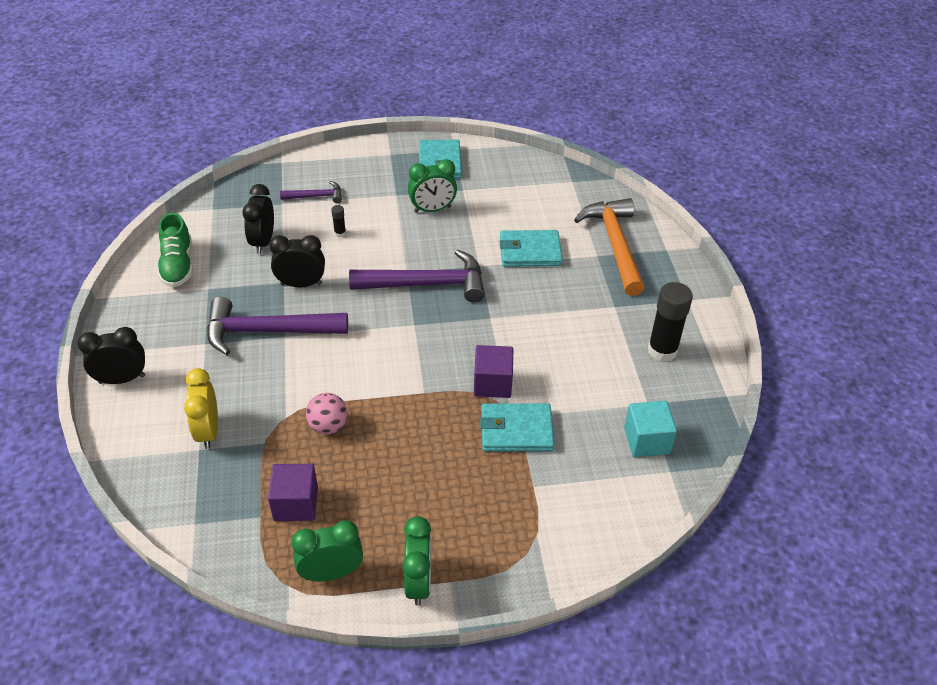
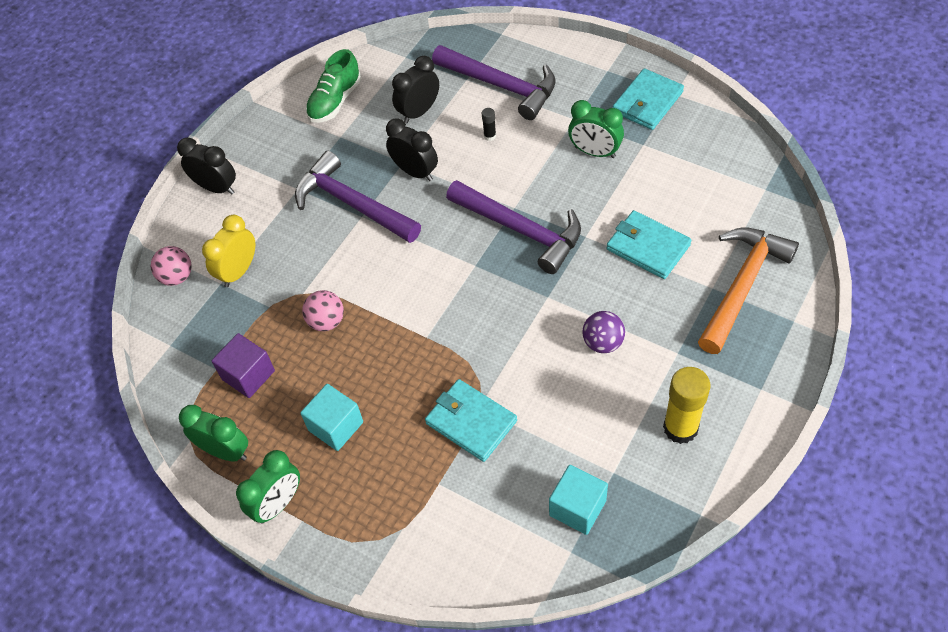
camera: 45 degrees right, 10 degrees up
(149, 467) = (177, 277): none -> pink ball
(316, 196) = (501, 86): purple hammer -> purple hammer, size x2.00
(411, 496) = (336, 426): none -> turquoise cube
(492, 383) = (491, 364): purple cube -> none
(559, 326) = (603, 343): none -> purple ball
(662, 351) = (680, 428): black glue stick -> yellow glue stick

_ _ _ _ _

■ **What this task involves**
Could you set down exactly the lines from the one containing "(559, 326) = (603, 343): none -> purple ball" through the last line of the records above, both included?

■ **Task answer**
(559, 326) = (603, 343): none -> purple ball
(662, 351) = (680, 428): black glue stick -> yellow glue stick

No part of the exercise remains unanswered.